Task item:
Word for word, print each record, dropping any image it holds.

[Records drawn from a dataset]
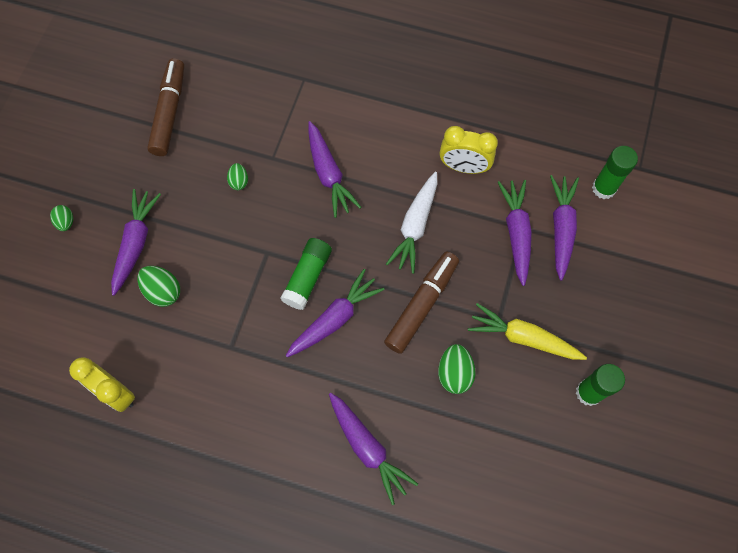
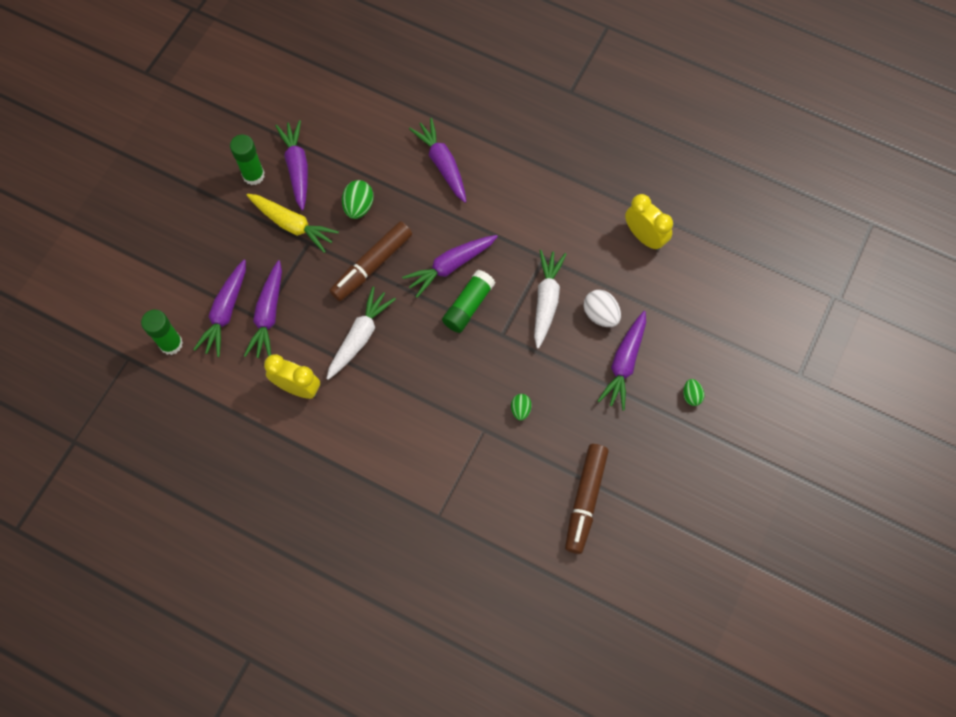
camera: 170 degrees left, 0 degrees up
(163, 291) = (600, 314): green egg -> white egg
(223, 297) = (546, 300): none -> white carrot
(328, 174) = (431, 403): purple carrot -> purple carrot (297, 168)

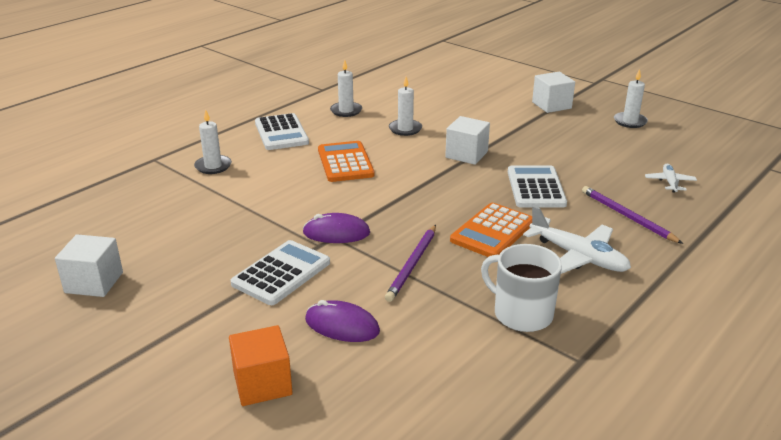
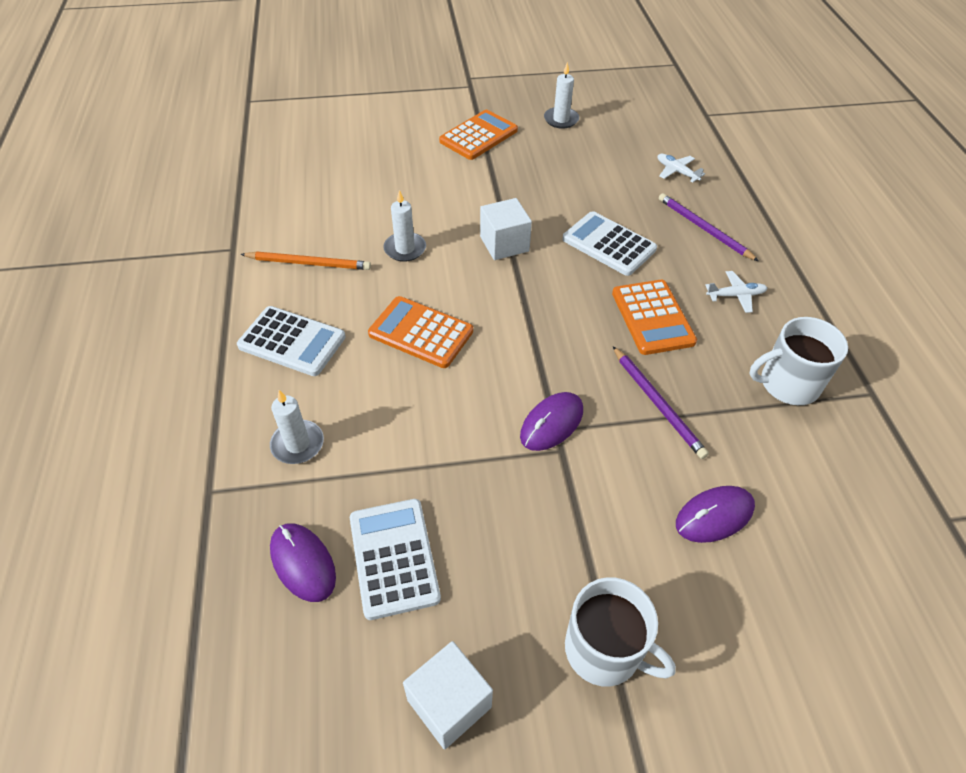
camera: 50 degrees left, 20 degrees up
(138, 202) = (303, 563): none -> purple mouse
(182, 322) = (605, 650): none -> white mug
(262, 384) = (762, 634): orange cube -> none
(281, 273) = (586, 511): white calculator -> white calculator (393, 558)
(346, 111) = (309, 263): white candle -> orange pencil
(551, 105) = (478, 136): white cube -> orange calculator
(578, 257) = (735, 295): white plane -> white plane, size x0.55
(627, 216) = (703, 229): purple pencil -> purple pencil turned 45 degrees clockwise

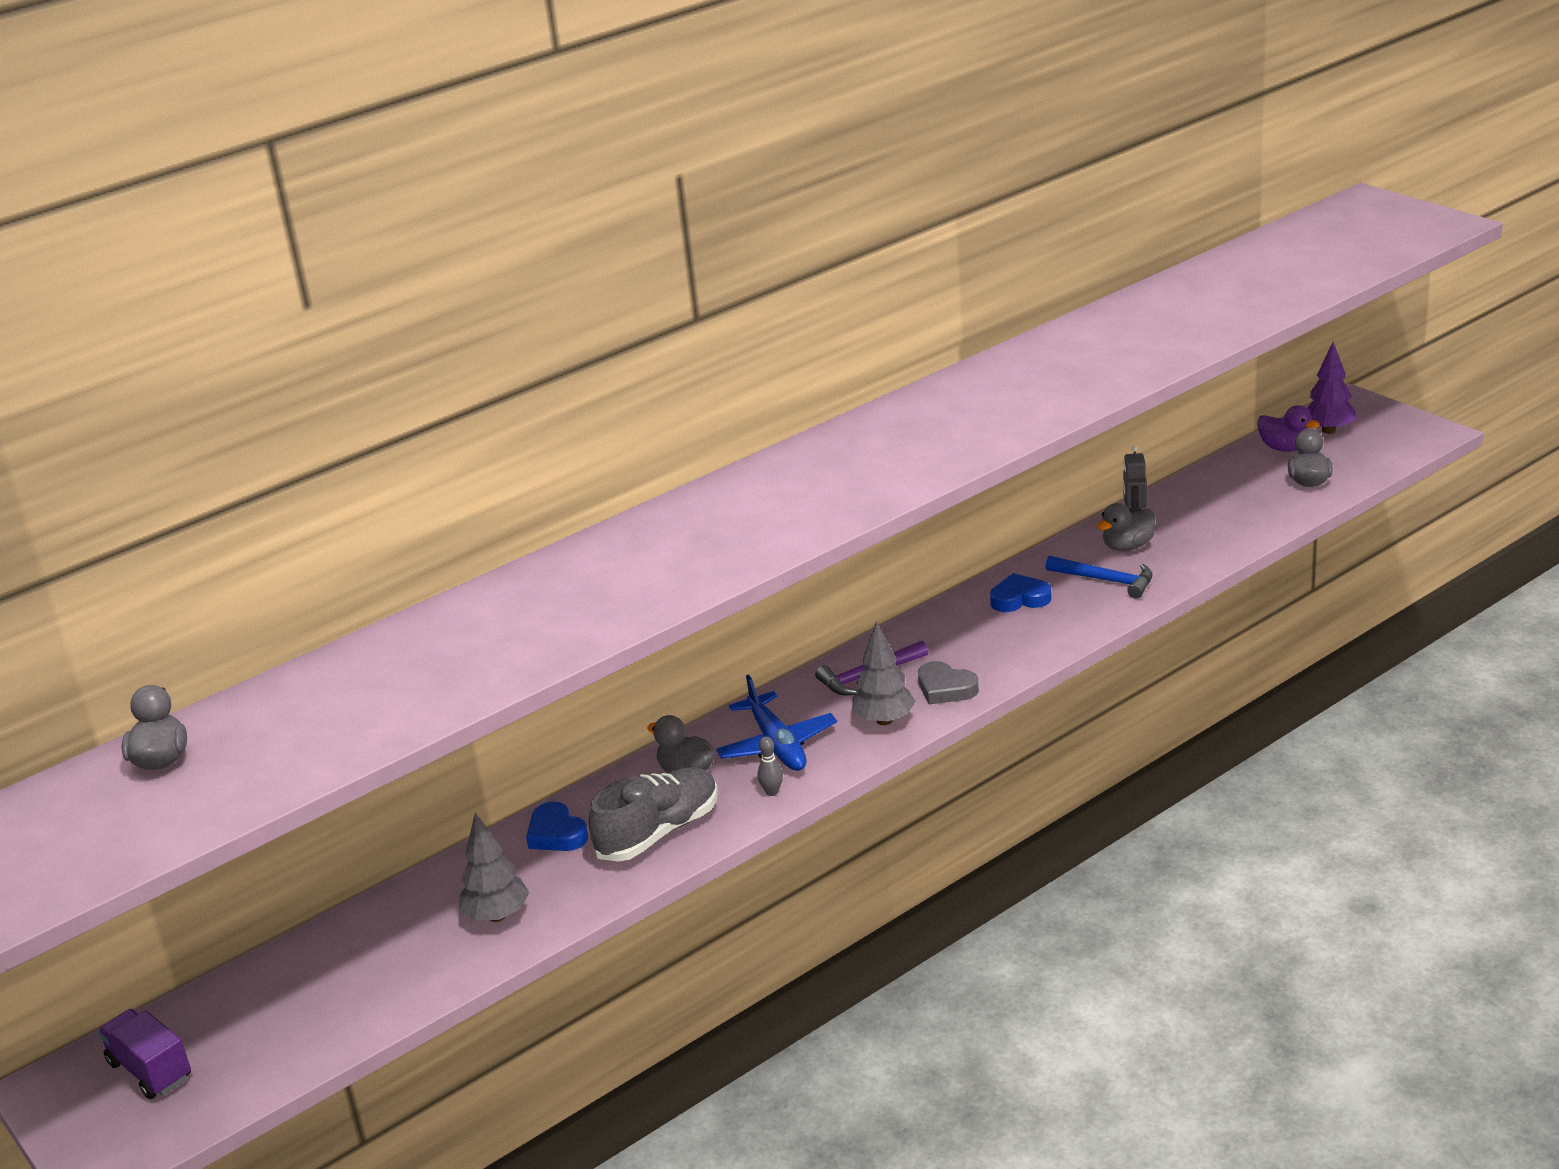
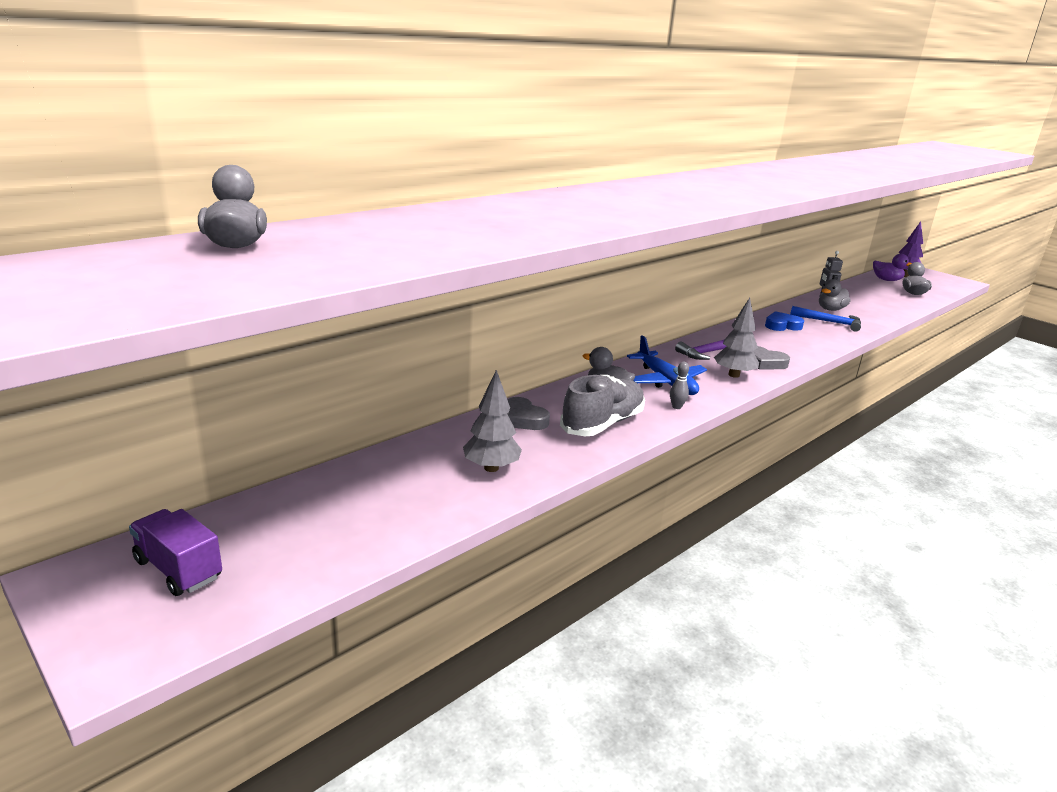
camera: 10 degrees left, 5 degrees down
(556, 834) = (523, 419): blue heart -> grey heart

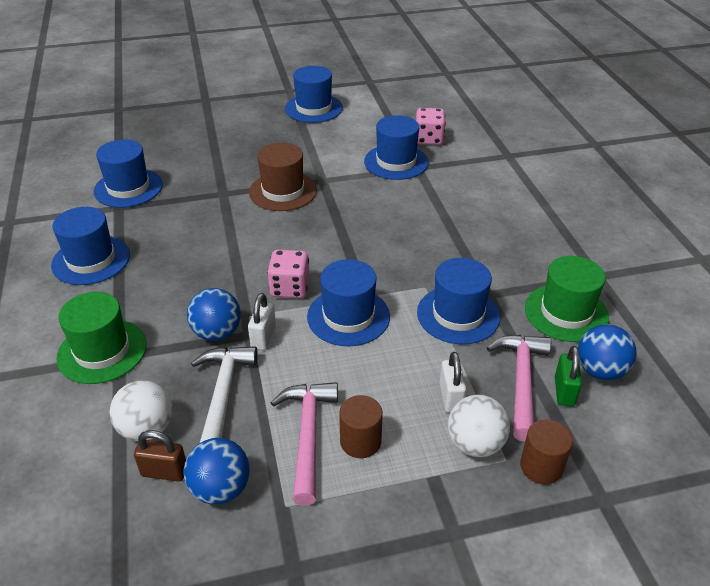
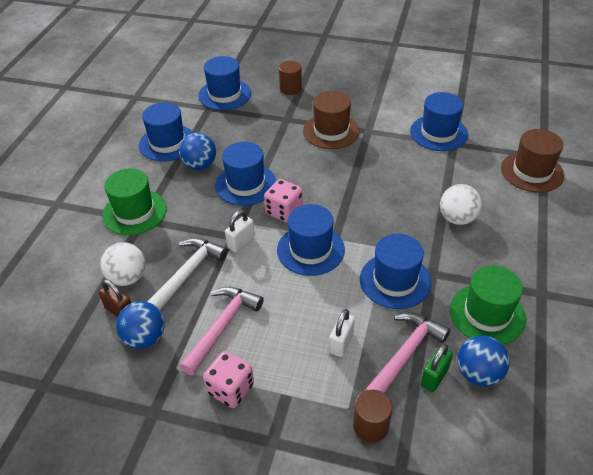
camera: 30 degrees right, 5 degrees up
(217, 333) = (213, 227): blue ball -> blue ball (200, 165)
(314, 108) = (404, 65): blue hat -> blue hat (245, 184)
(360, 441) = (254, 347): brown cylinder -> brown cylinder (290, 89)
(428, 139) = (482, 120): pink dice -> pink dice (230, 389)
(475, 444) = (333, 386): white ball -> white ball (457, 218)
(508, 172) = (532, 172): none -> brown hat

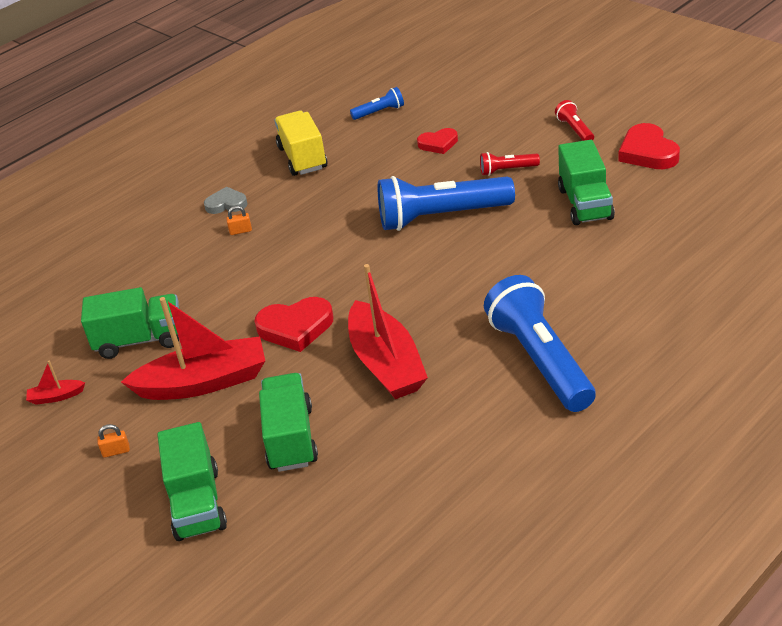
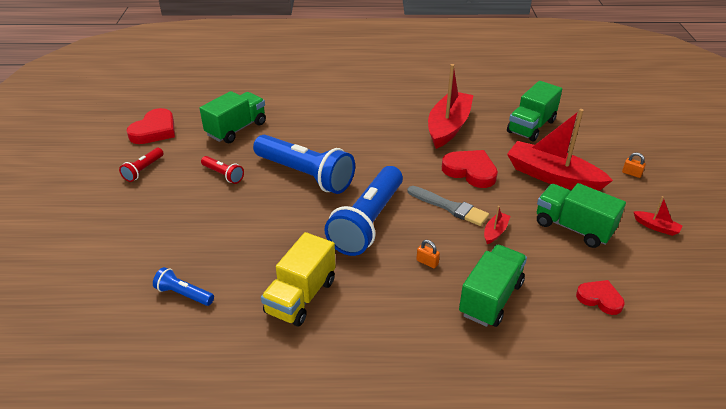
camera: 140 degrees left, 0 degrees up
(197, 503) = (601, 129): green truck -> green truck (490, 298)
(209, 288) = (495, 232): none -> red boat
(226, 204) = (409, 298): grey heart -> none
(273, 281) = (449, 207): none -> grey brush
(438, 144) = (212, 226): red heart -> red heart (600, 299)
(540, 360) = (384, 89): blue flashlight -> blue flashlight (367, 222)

Result of this exercise:
camera: 170 degrees left, 0 degrees up
(163, 291) = (600, 314): green egg -> white egg
(223, 297) = (546, 300): none -> white carrot
(328, 174) = (431, 403): purple carrot -> purple carrot (297, 168)

camera: 50 degrees left, 20 degrees up
(138, 202) = (303, 563): none -> purple mouse
(182, 322) = (605, 650): none -> white mug
(262, 384) = (762, 634): orange cube -> none
(281, 273) = (586, 511): white calculator -> white calculator (393, 558)
(346, 111) = (309, 263): white candle -> orange pencil
(551, 105) = (478, 136): white cube -> orange calculator
(578, 257) = (735, 295): white plane -> white plane, size x0.55
(627, 216) = (703, 229): purple pencil -> purple pencil turned 45 degrees clockwise

camera: 10 degrees left, 5 degrees down
(556, 834) = (523, 419): blue heart -> grey heart

camera: 30 degrees right, 5 degrees up
(217, 333) = (213, 227): blue ball -> blue ball (200, 165)
(314, 108) = (404, 65): blue hat -> blue hat (245, 184)
(360, 441) = (254, 347): brown cylinder -> brown cylinder (290, 89)
(428, 139) = (482, 120): pink dice -> pink dice (230, 389)
(475, 444) = (333, 386): white ball -> white ball (457, 218)
(508, 172) = (532, 172): none -> brown hat

camera: 140 degrees left, 0 degrees up
(197, 503) = (601, 129): green truck -> green truck (490, 298)
(209, 288) = (495, 232): none -> red boat
(226, 204) = (409, 298): grey heart -> none
(273, 281) = (449, 207): none -> grey brush
(438, 144) = (212, 226): red heart -> red heart (600, 299)
(540, 360) = (384, 89): blue flashlight -> blue flashlight (367, 222)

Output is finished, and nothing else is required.